Task statement
Please reproduce the data exactly and omit the pictures.

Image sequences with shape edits
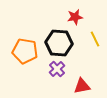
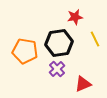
black hexagon: rotated 12 degrees counterclockwise
red triangle: moved 1 px right, 2 px up; rotated 12 degrees counterclockwise
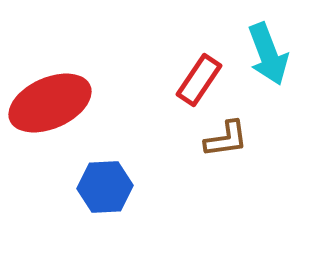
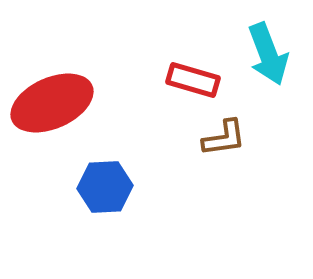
red rectangle: moved 6 px left; rotated 72 degrees clockwise
red ellipse: moved 2 px right
brown L-shape: moved 2 px left, 1 px up
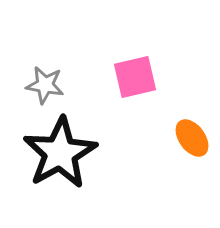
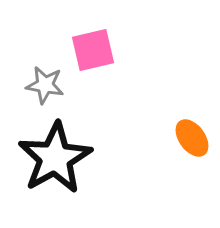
pink square: moved 42 px left, 27 px up
black star: moved 5 px left, 5 px down
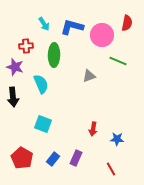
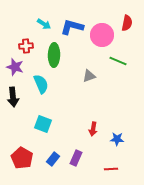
cyan arrow: rotated 24 degrees counterclockwise
red line: rotated 64 degrees counterclockwise
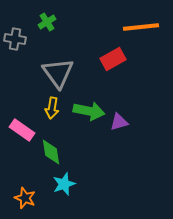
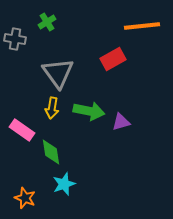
orange line: moved 1 px right, 1 px up
purple triangle: moved 2 px right
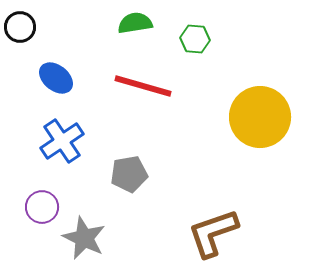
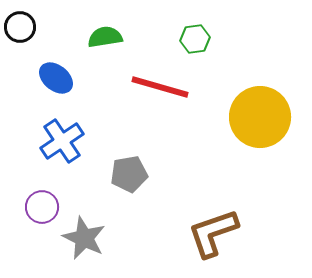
green semicircle: moved 30 px left, 14 px down
green hexagon: rotated 12 degrees counterclockwise
red line: moved 17 px right, 1 px down
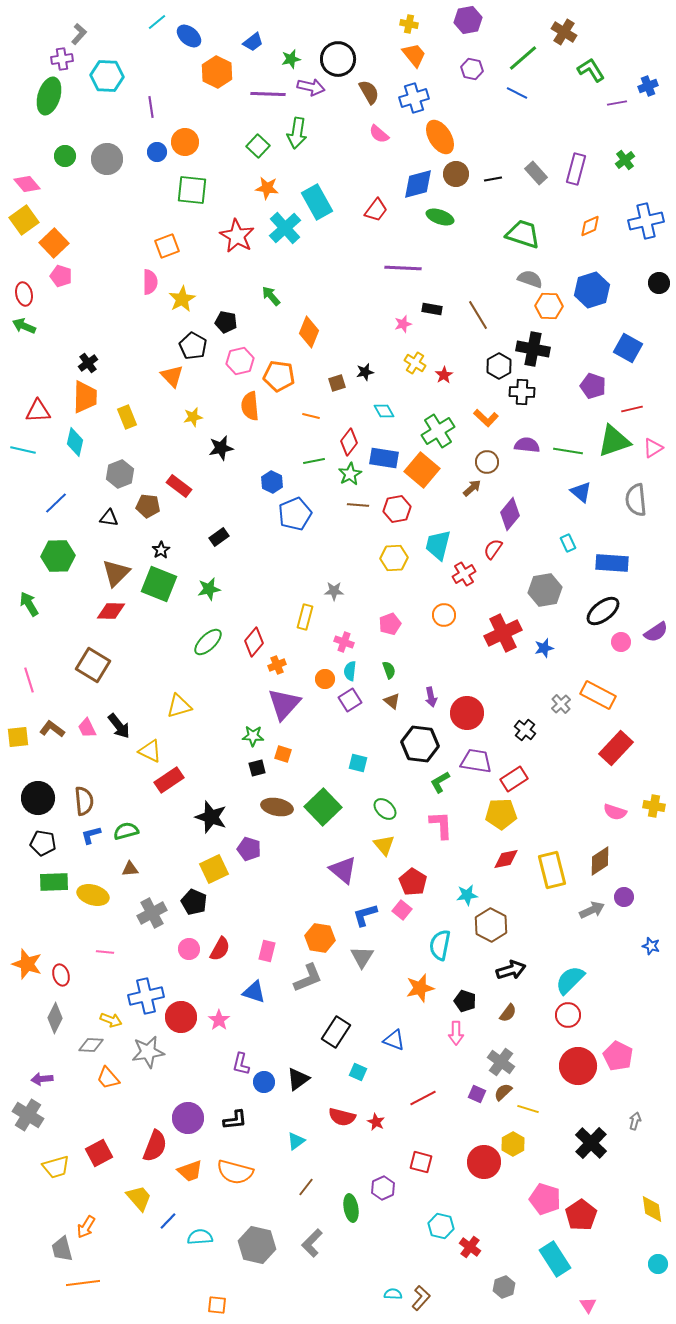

Exercise answer
black hexagon: rotated 12 degrees counterclockwise
red triangle: moved 1 px right, 2 px up; rotated 12 degrees counterclockwise
red rectangle: moved 6 px left; rotated 72 degrees clockwise
red ellipse: moved 2 px right
brown L-shape: moved 2 px left, 1 px up
pink square: moved 42 px left, 27 px up
black star: moved 5 px left, 5 px down
cyan arrow: rotated 24 degrees counterclockwise
red line: rotated 64 degrees counterclockwise
orange line: moved 1 px right, 1 px up
purple triangle: moved 2 px right
green semicircle: moved 30 px left, 14 px down
green hexagon: rotated 12 degrees counterclockwise
red line: moved 17 px right, 1 px down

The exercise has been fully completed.